• [TASK INSTRUCTIONS] Of the entries below, return only those lines from the line with "green traffic cone [156,296,239,393]" to the line with "pink bowl [429,130,521,201] -> none", exactly, both included.

• [LISTED RECORDS]
_ _ _ _

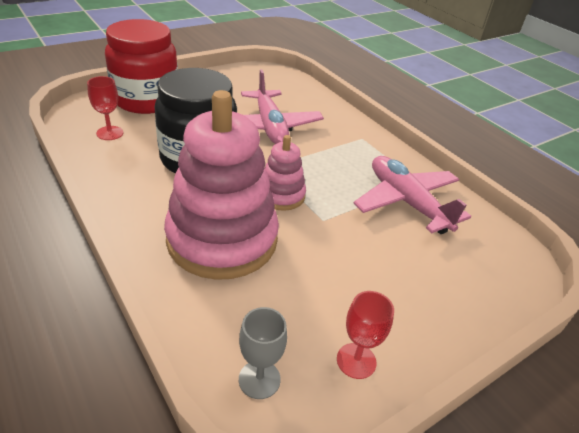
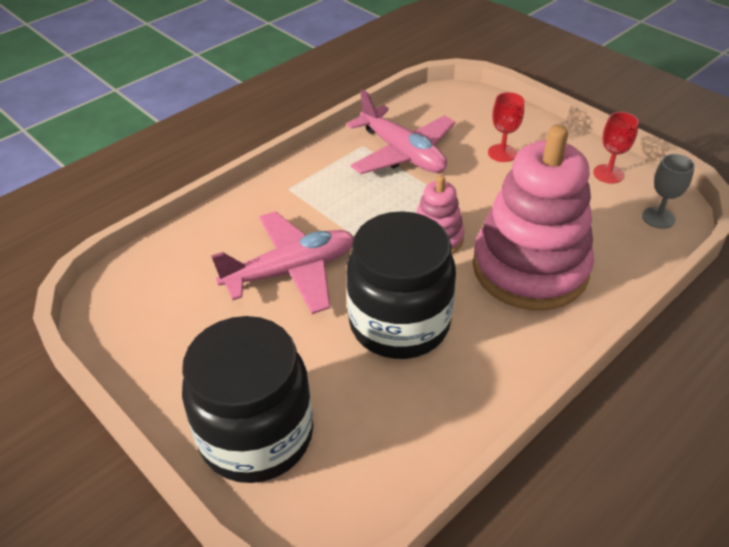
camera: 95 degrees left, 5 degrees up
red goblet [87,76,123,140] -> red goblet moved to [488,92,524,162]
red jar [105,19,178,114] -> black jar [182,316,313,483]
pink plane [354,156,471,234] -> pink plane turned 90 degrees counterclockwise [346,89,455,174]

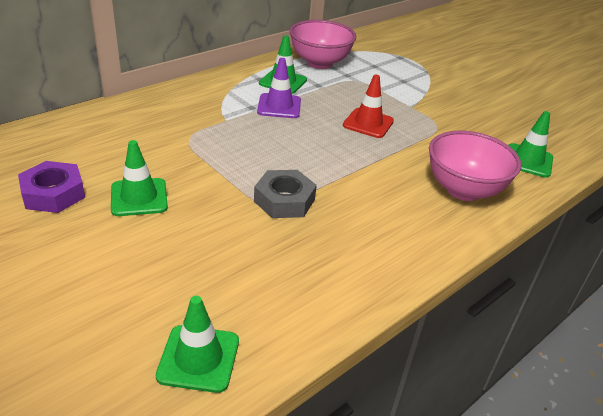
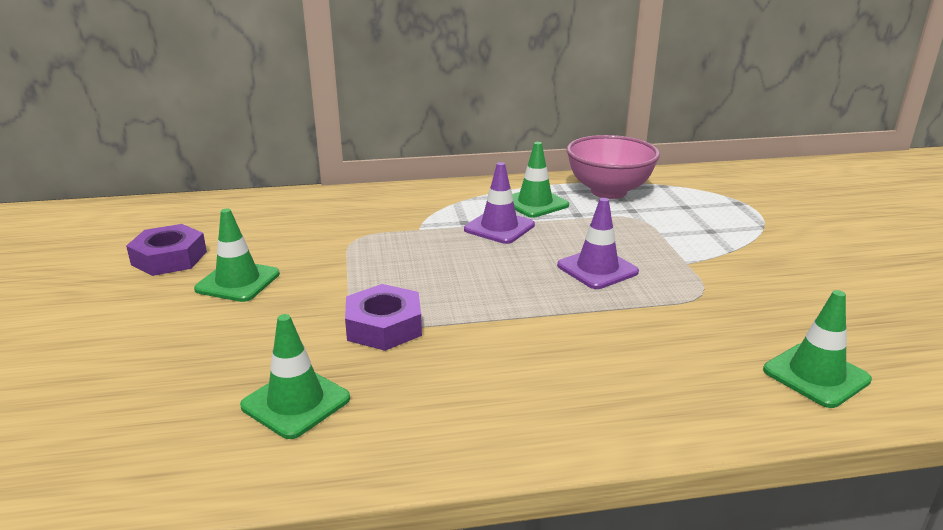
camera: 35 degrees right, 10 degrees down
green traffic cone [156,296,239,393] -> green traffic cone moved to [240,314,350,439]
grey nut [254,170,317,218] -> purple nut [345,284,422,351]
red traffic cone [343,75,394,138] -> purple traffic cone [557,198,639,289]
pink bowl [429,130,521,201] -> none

_ _ _ _

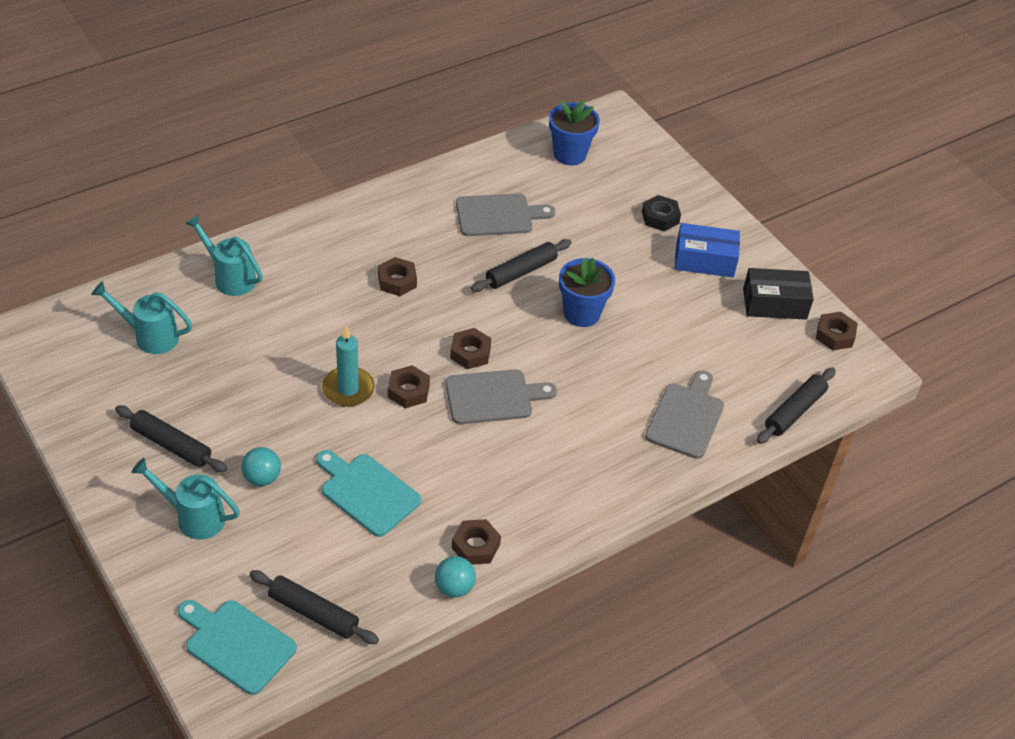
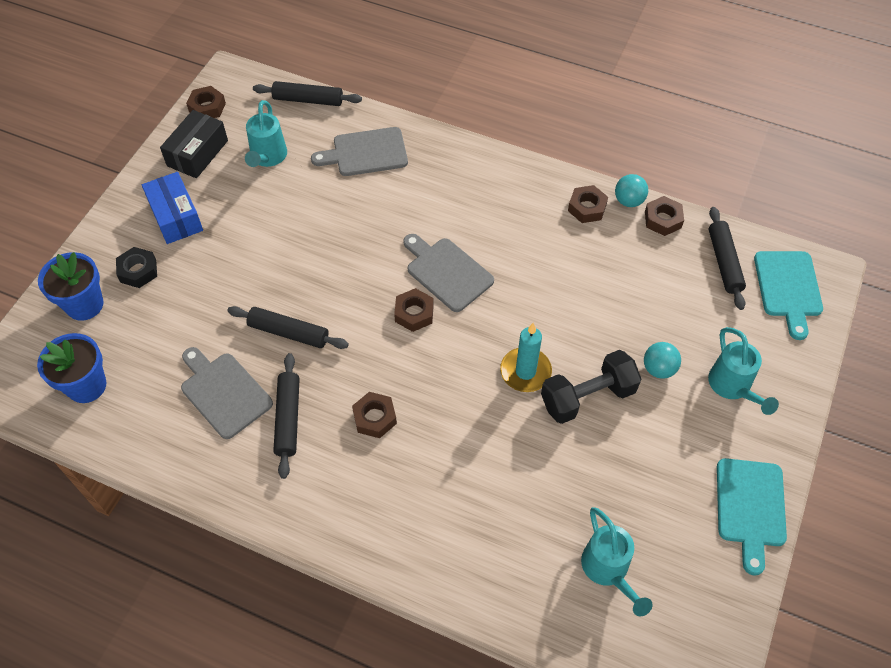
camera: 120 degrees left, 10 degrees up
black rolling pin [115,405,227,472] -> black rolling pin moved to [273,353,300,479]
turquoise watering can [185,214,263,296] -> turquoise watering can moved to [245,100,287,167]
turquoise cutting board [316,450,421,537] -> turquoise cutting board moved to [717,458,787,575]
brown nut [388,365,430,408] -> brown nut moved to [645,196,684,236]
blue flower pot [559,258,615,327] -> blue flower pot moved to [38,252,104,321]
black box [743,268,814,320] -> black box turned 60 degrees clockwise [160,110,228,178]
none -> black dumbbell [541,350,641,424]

_ _ _ _

• [RESULT OF THIS EXERCISE]
green traffic cone [156,296,239,393] -> green traffic cone moved to [240,314,350,439]
grey nut [254,170,317,218] -> purple nut [345,284,422,351]
red traffic cone [343,75,394,138] -> purple traffic cone [557,198,639,289]
pink bowl [429,130,521,201] -> none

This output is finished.